__REQUEST__: Scan the data for "none" and copy each matching line.

__Building change detection data__:
***
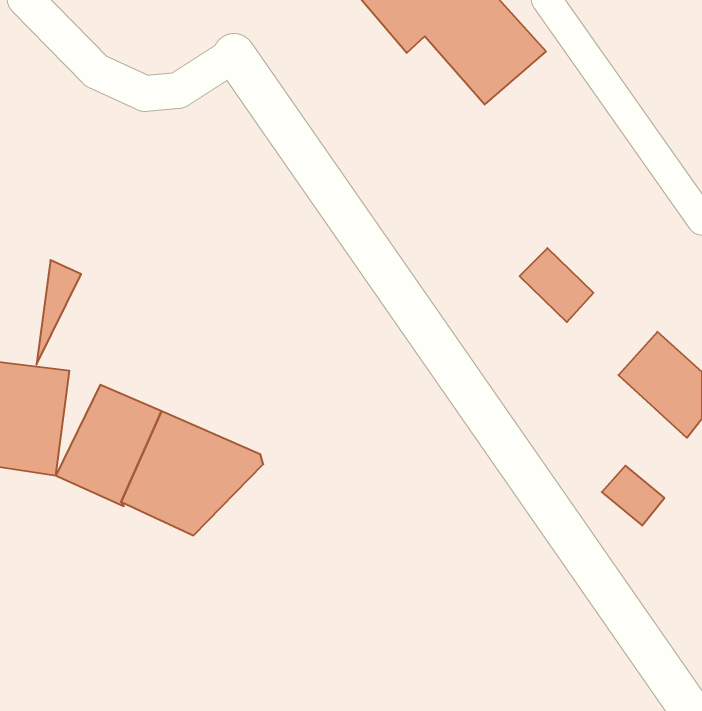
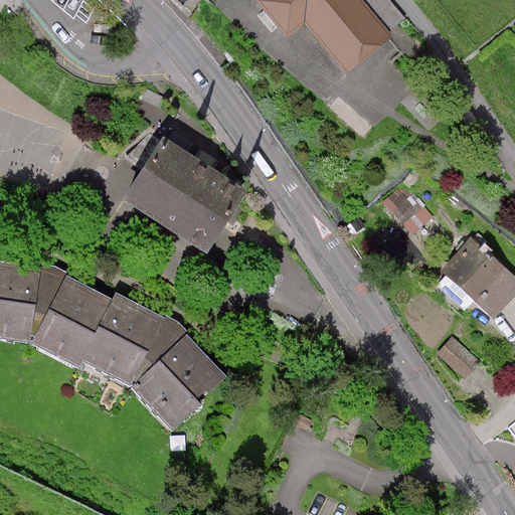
building: none -> [112,140,237,256]
building: [37,260,81,365] -> [40,268,72,343]
building: none -> [140,335,235,431]

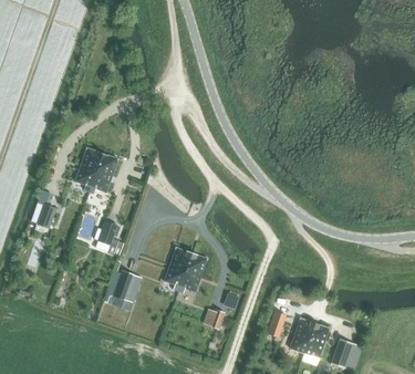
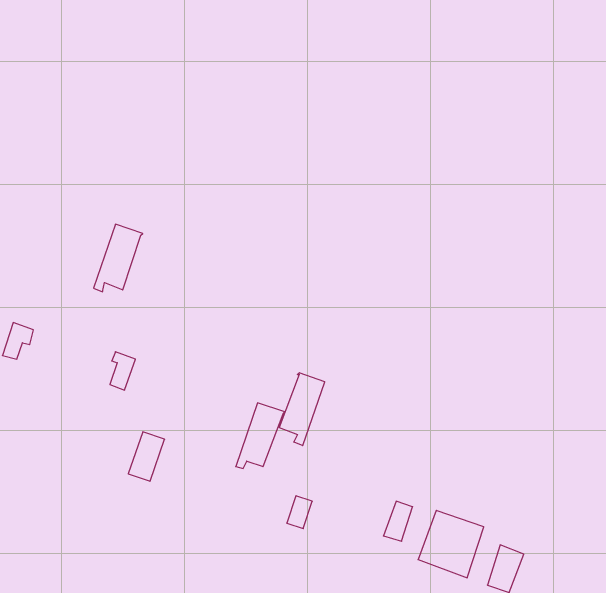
building: [79,139,105,184] -> none
building: [164,248,191,292] -> [279,373,325,446]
***
__TASK OUTPUT__:
building: none -> [112,140,237,256]
building: none -> [140,335,235,431]
building: [79,139,105,184] -> none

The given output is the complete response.